Data records
○ ○ ○ ○

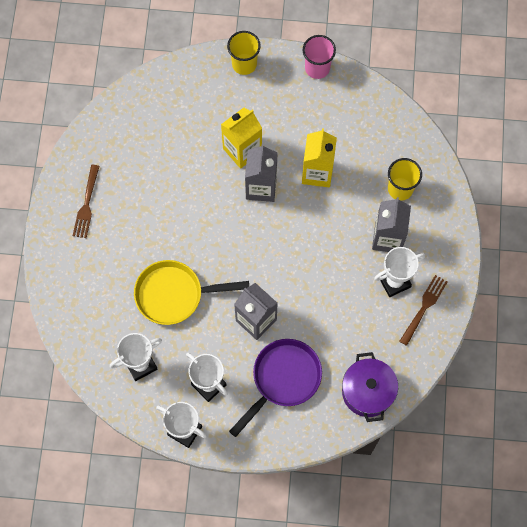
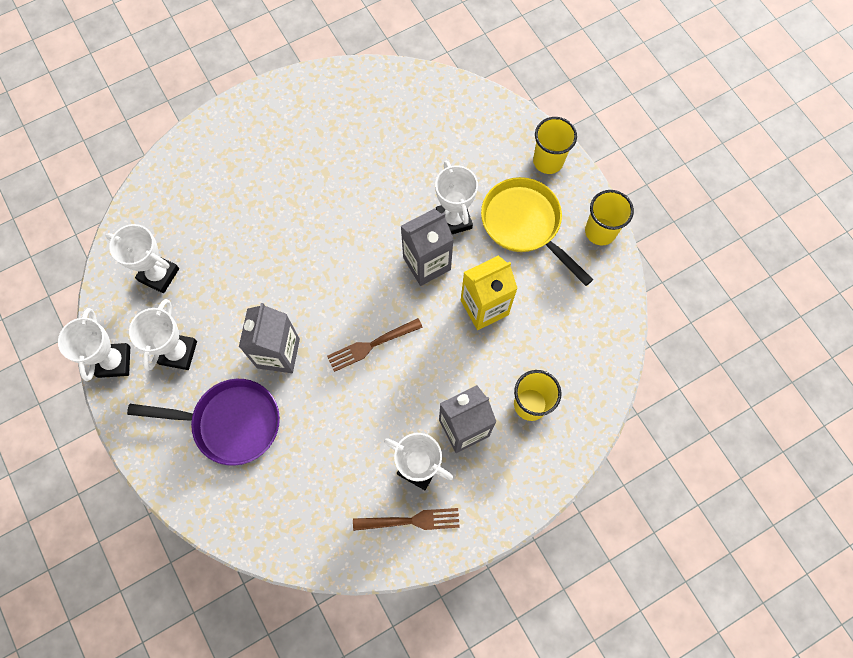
camera: 55 degrees right, 0 degrees up
(86, 204) = (293, 119): brown fork -> brown fork (372, 345)
(174, 294) = (253, 257): yellow pan -> yellow pan (524, 224)
(242, 150) = (453, 220): yellow carton -> white trophy
(317, 68) = (600, 231): pink cup -> yellow cup
(367, 392) = (272, 522): purple pot -> none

○ ○ ○ ○

> Task objective
Show the lines from the data above that contain the string "yellow".

> Task solution
(174, 294) = (253, 257): yellow pan -> yellow pan (524, 224)
(242, 150) = (453, 220): yellow carton -> white trophy
(317, 68) = (600, 231): pink cup -> yellow cup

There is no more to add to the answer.